*** Begin section ***

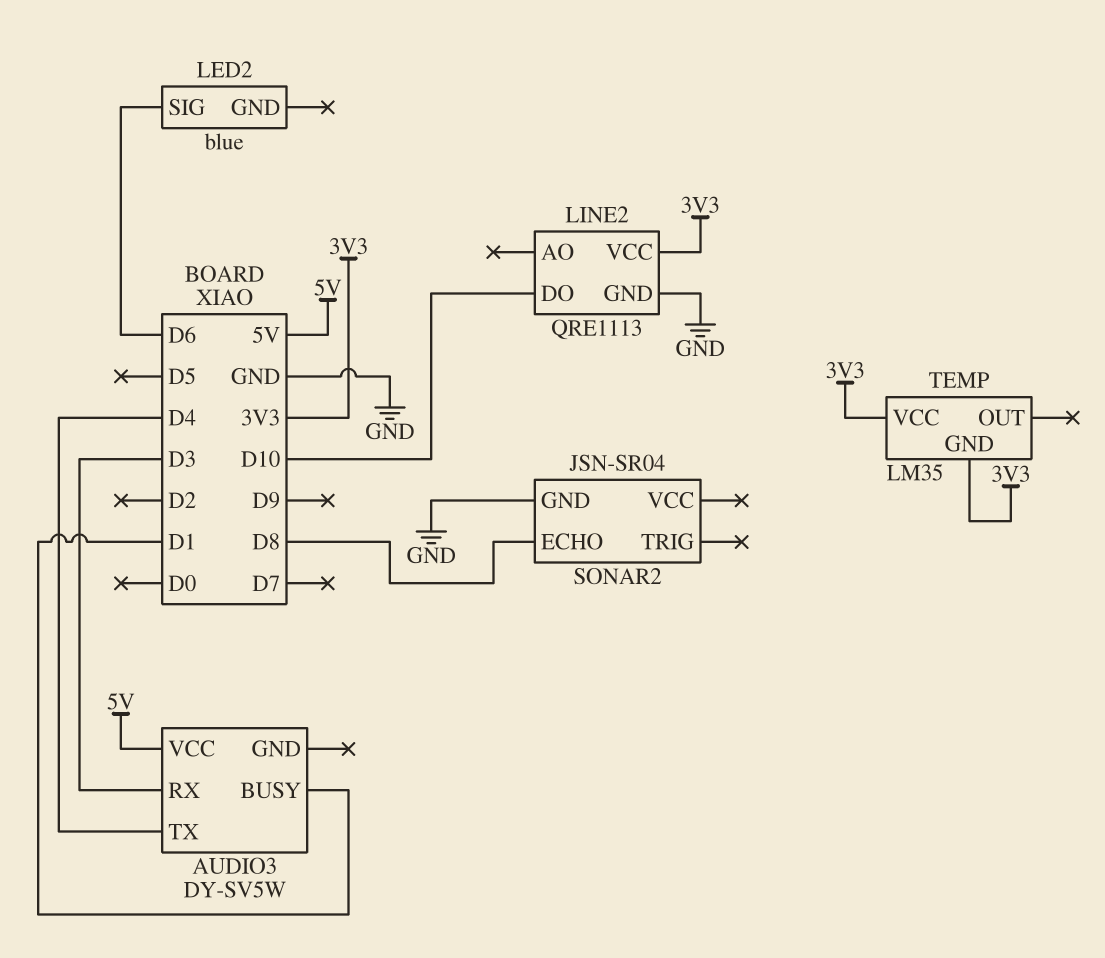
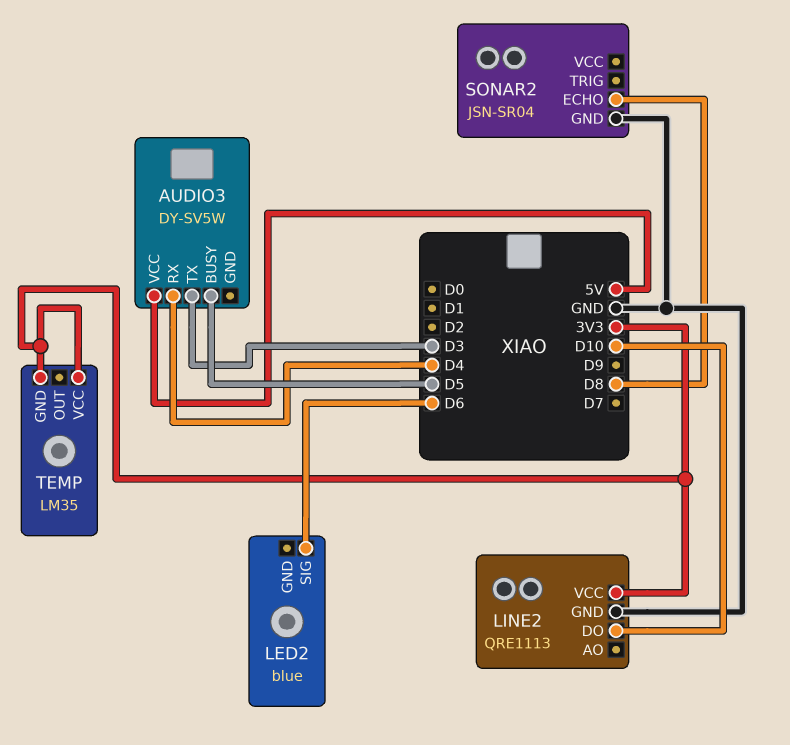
AUDIO3 pin BUSY: D1 -> D5
AUDIO3 pin RX: D3 -> D4
AUDIO3 pin TX: D4 -> D3

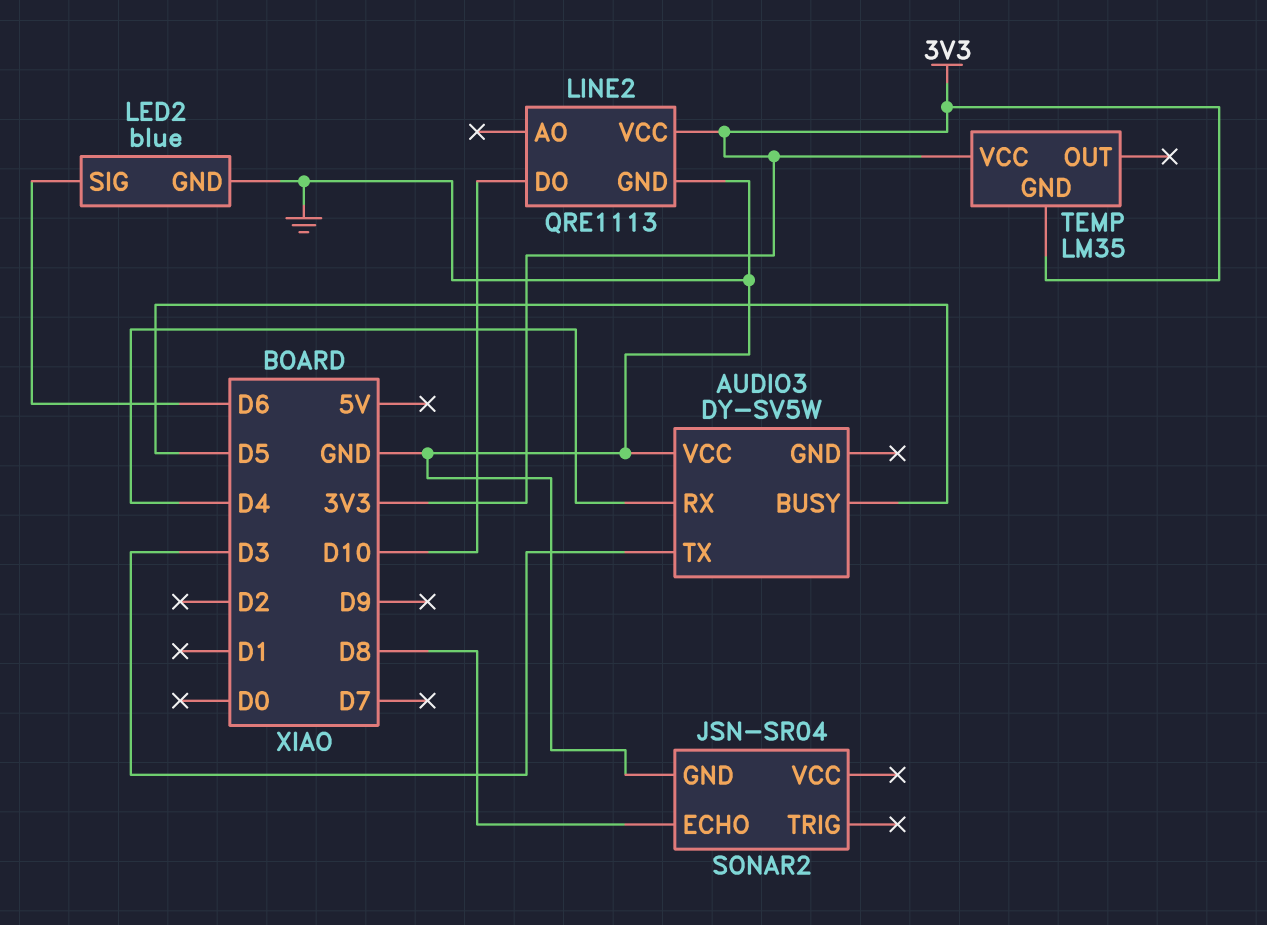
AUDIO3 pin VCC: 5V -> GND
LED2 pin GND: none -> GND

*** End section ***

* **TASK INSTRUCTIONS**
Pictures don't belong in the copy. Restate all the entries exactly.

* **COMPLETED TASK**
AUDIO3 pin BUSY: D1 -> D5
AUDIO3 pin RX: D3 -> D4
AUDIO3 pin TX: D4 -> D3

AUDIO3 pin VCC: 5V -> GND
LED2 pin GND: none -> GND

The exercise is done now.